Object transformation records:
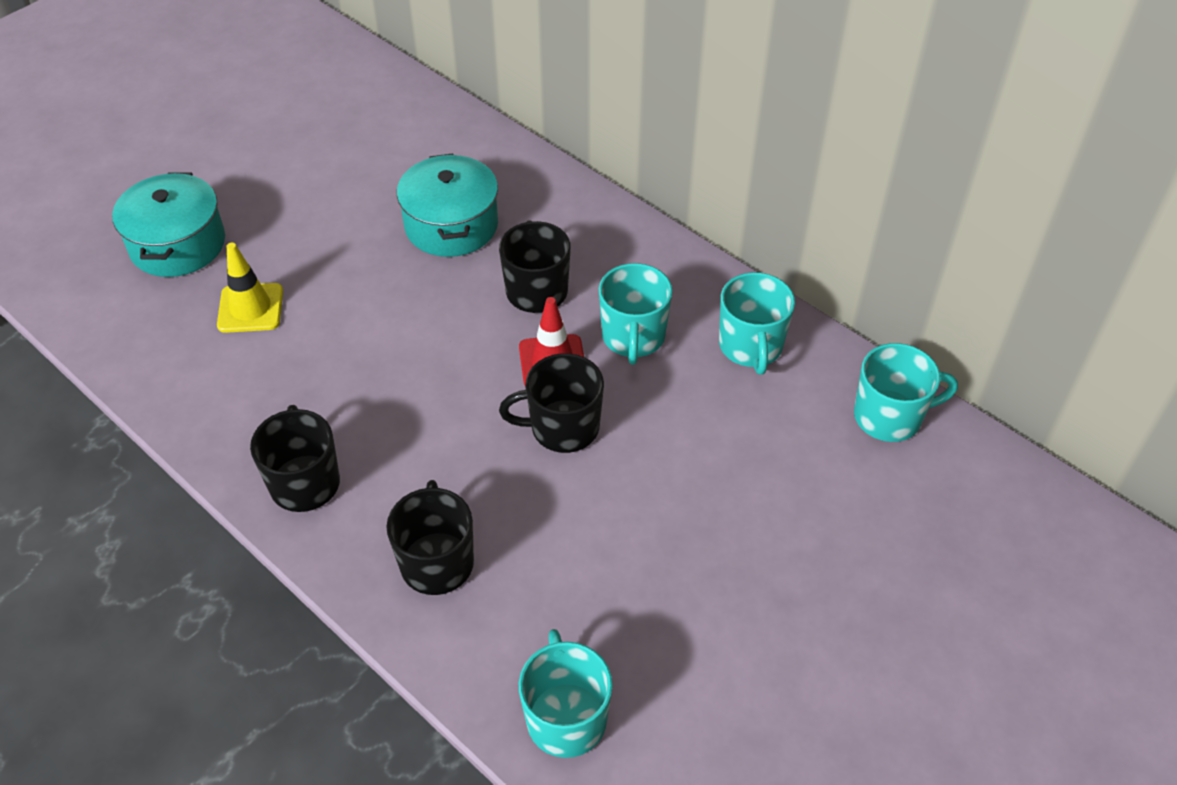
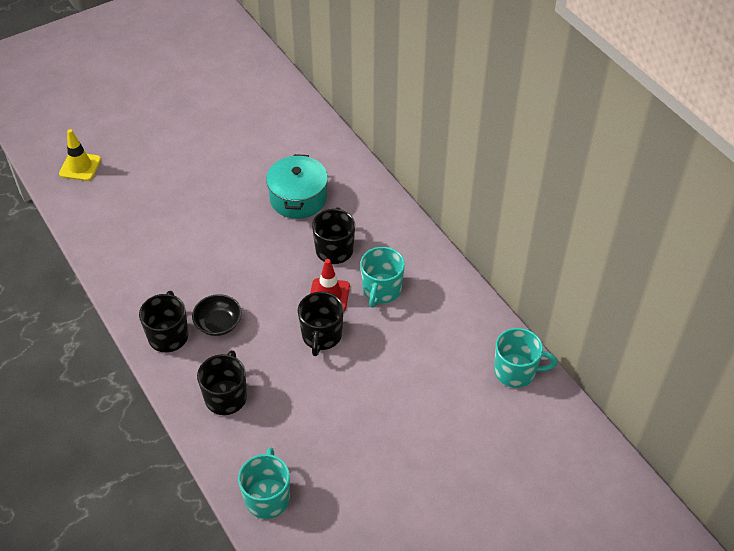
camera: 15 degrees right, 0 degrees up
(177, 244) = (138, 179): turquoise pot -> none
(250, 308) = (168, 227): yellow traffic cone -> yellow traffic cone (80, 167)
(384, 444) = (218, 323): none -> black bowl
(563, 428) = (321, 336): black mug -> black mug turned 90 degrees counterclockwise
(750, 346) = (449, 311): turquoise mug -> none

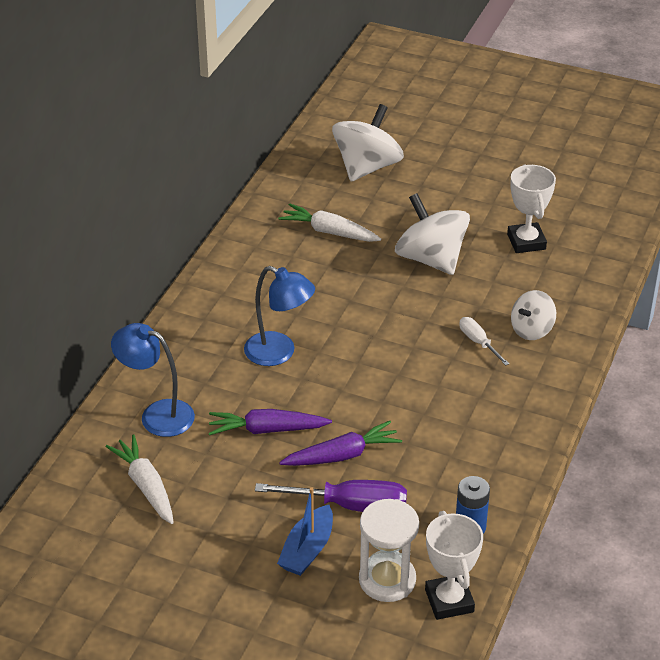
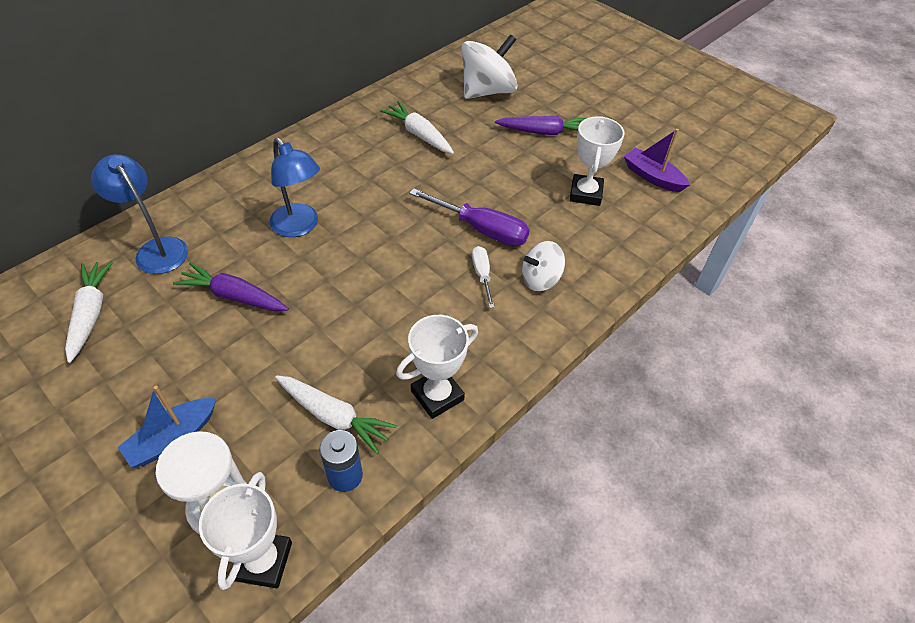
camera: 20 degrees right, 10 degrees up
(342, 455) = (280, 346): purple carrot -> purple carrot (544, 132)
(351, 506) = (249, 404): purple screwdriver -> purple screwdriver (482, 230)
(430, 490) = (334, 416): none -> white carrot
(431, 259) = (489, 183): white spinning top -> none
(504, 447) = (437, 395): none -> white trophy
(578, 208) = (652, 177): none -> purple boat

Brief> Line count for the string "purple": state how many lines in the data contain it, and output nothing else.

Exercise solution> 3